▸ STATED TASK: Copy the rows below word for word, from the row that contains "purple trapezoid: moved 2" to the row that contains "pink L-shape: moved 4 px left, 11 px up", including both of those rows. Leave the pictures out of your copy.

▸ MATERIAL FOR THIS TASK:
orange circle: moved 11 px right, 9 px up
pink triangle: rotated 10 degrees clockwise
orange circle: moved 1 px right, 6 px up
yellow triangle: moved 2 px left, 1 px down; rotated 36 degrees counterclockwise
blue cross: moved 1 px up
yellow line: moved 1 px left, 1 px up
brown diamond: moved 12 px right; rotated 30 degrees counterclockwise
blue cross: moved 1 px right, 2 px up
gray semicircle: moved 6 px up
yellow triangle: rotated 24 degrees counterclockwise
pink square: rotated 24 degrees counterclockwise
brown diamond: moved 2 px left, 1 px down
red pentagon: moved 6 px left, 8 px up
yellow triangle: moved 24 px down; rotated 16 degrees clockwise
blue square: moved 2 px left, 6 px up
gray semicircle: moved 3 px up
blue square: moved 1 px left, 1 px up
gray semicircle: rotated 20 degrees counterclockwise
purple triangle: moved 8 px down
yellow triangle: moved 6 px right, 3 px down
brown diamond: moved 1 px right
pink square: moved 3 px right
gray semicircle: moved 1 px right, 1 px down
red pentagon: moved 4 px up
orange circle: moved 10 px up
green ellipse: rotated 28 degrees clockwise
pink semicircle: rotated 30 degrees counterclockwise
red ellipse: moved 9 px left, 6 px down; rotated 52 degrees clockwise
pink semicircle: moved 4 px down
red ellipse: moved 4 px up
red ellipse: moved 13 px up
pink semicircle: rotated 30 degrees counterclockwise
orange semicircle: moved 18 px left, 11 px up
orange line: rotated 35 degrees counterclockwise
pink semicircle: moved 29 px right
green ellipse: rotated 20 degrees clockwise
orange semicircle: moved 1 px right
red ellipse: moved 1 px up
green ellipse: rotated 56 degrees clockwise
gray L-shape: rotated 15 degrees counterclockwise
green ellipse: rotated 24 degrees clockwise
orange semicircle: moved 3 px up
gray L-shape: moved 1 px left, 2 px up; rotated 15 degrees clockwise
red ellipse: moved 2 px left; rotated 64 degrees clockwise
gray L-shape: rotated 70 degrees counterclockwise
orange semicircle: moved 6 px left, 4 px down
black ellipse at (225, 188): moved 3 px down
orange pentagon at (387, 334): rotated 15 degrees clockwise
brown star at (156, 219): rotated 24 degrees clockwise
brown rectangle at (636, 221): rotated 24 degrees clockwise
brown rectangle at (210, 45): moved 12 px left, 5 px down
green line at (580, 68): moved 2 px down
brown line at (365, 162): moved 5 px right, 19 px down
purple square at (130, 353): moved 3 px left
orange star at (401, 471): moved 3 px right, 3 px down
==
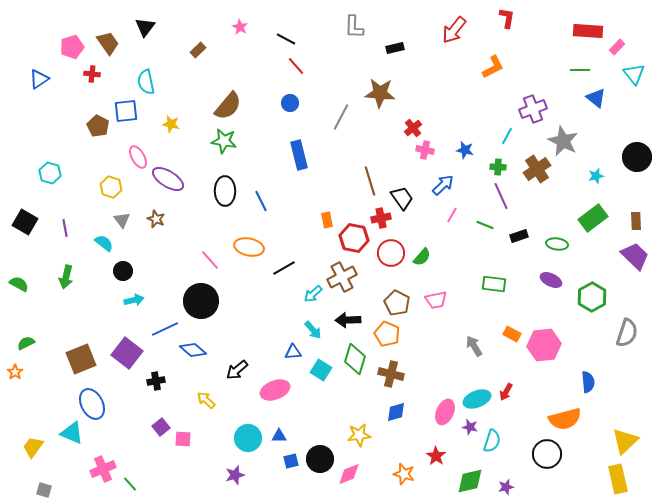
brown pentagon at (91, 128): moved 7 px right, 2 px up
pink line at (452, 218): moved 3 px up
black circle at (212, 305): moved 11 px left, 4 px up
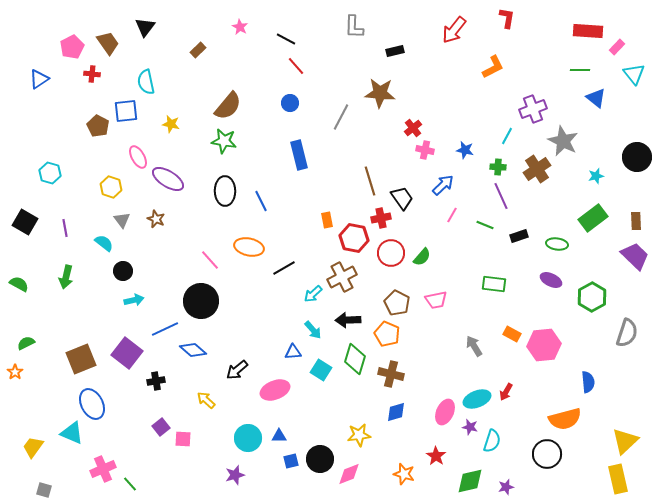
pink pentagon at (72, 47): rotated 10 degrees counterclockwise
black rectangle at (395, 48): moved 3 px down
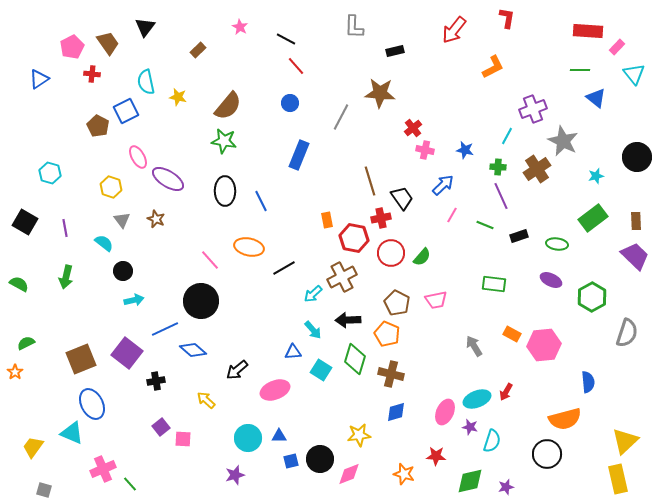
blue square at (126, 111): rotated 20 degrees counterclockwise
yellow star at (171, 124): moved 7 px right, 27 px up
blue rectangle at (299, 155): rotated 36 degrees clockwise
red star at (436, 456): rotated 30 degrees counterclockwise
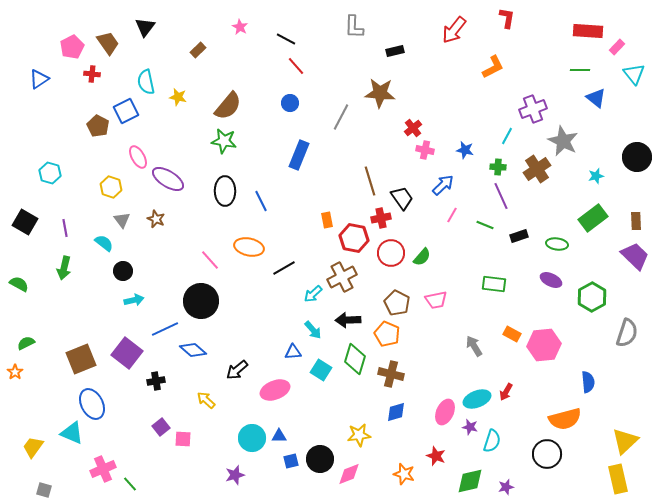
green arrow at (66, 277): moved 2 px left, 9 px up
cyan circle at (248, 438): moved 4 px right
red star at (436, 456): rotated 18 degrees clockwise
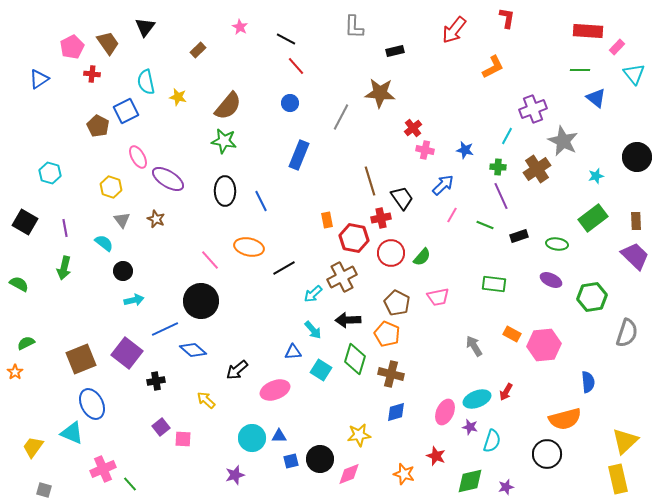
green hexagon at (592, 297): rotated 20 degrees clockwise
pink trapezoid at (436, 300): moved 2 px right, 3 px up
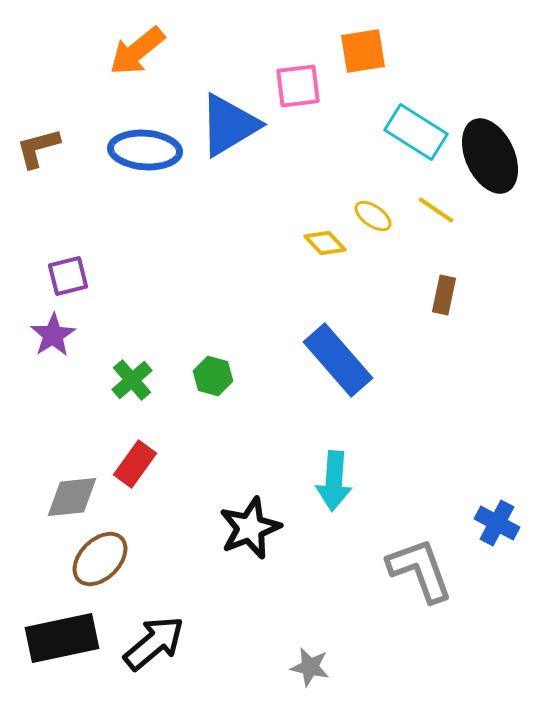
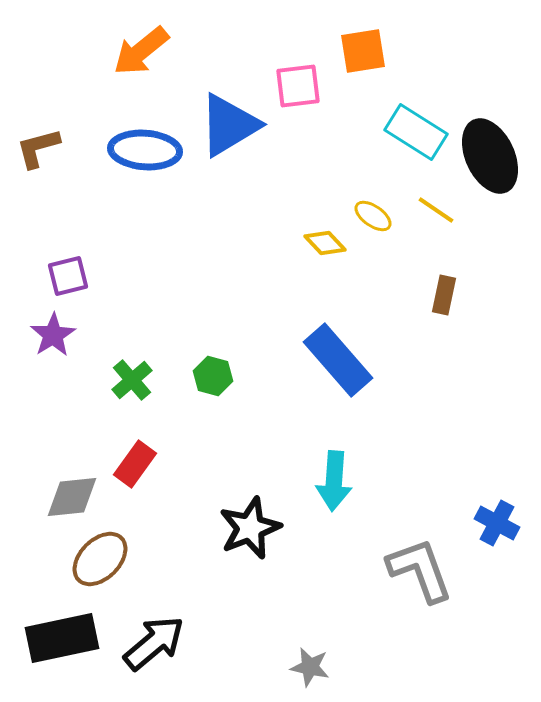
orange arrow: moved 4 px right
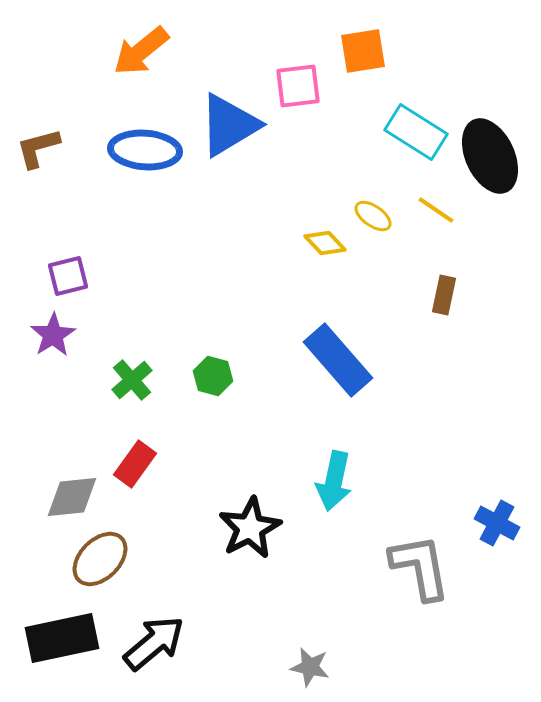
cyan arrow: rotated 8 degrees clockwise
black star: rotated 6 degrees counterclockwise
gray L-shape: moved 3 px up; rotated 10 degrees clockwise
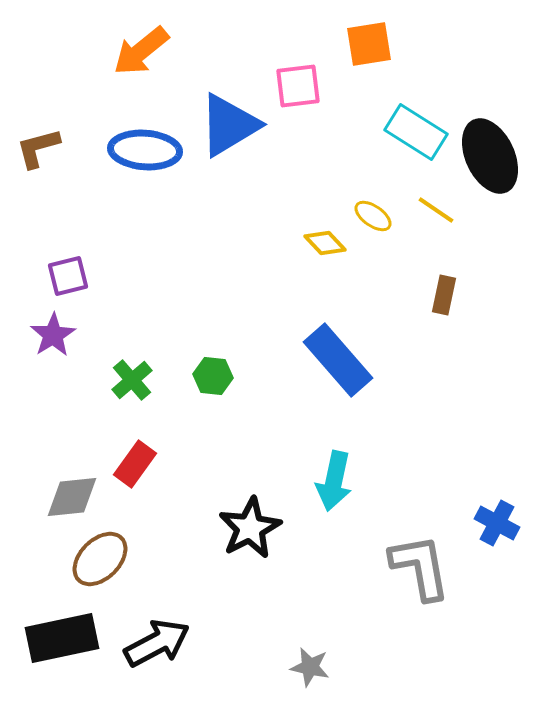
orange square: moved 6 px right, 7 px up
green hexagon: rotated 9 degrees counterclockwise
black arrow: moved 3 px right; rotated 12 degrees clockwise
* * *
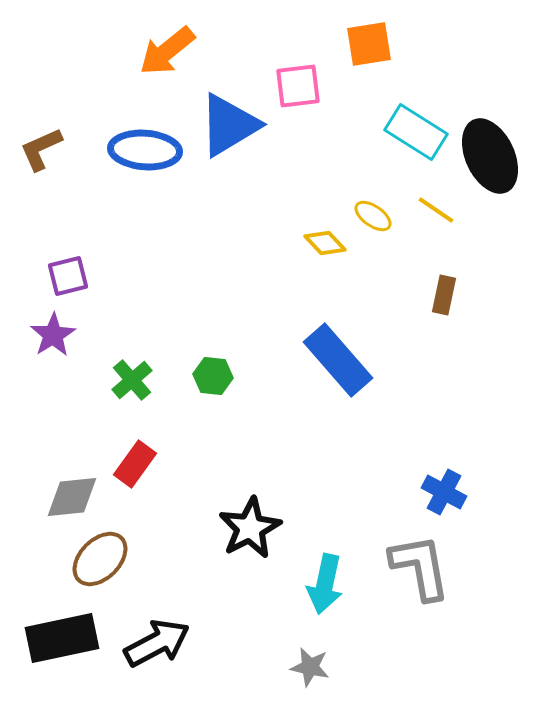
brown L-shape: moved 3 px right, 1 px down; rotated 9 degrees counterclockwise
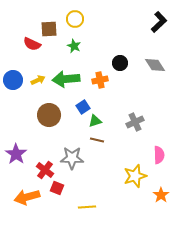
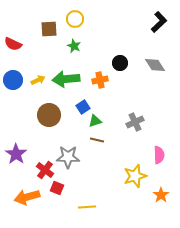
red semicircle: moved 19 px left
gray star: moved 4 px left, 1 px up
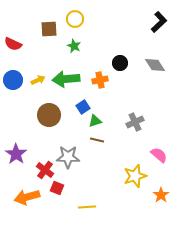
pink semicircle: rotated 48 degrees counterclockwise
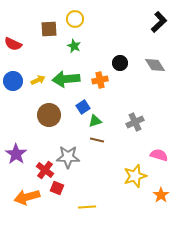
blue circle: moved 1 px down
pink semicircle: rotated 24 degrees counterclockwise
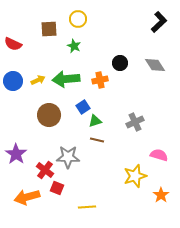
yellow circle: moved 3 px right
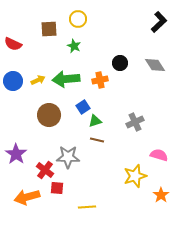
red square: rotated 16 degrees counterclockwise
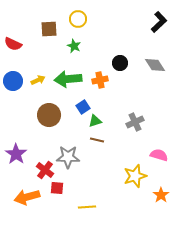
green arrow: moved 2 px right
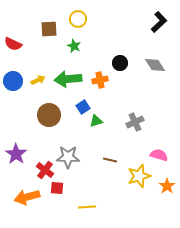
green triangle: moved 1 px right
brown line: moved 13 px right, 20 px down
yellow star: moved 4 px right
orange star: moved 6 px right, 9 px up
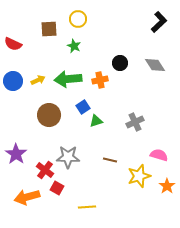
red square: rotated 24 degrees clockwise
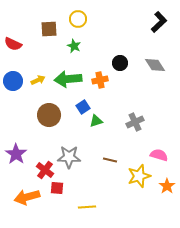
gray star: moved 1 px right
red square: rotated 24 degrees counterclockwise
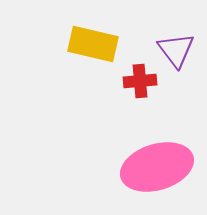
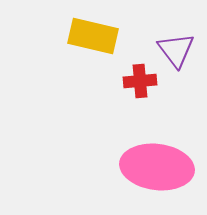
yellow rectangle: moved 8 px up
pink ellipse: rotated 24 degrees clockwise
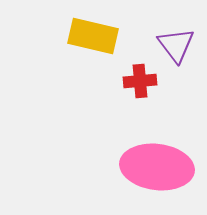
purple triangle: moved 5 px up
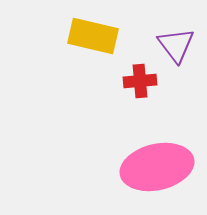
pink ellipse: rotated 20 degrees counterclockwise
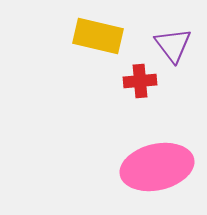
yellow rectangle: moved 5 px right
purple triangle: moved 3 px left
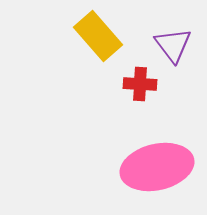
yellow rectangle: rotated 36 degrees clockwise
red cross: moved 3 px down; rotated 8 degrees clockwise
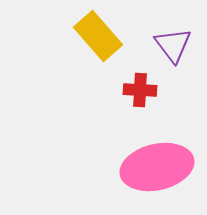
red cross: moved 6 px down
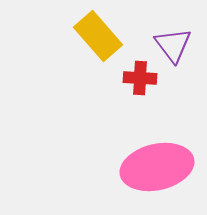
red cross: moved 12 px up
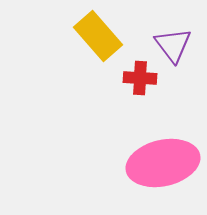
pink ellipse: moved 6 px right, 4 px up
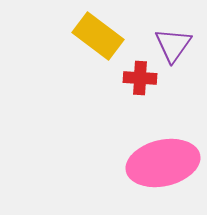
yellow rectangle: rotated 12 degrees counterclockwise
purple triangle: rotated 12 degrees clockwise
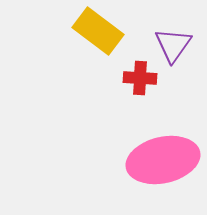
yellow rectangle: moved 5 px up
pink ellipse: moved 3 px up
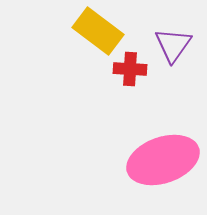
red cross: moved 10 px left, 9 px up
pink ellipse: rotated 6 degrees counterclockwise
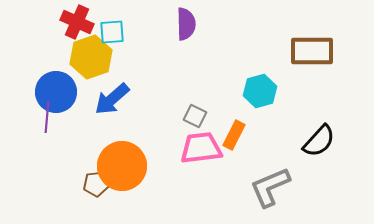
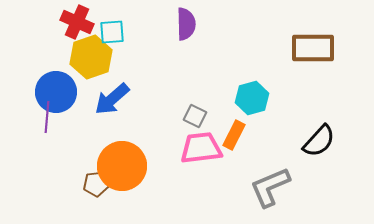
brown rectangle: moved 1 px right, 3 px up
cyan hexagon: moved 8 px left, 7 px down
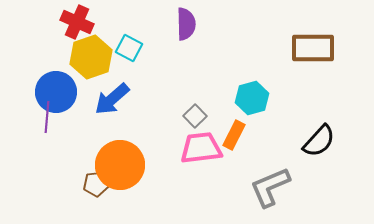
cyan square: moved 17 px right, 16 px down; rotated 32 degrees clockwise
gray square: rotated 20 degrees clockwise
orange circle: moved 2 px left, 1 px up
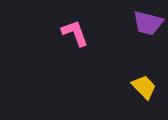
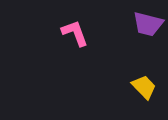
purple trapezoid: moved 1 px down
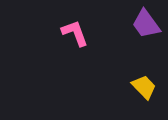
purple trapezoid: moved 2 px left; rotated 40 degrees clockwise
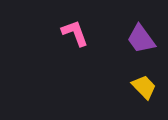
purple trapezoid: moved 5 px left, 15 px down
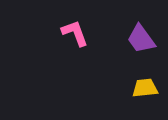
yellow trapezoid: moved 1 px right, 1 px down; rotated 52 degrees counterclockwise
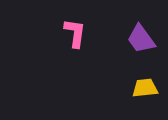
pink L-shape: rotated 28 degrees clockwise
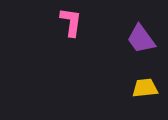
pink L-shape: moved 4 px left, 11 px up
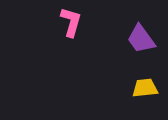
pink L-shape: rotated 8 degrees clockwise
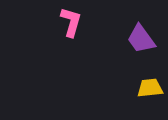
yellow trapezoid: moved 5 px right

▸ TASK RESPONSE:
purple trapezoid: moved 2 px left; rotated 40 degrees clockwise
purple trapezoid: moved 5 px left, 15 px down
yellow trapezoid: moved 1 px right, 1 px down; rotated 52 degrees counterclockwise
pink L-shape: rotated 28 degrees clockwise
pink L-shape: moved 4 px left, 11 px up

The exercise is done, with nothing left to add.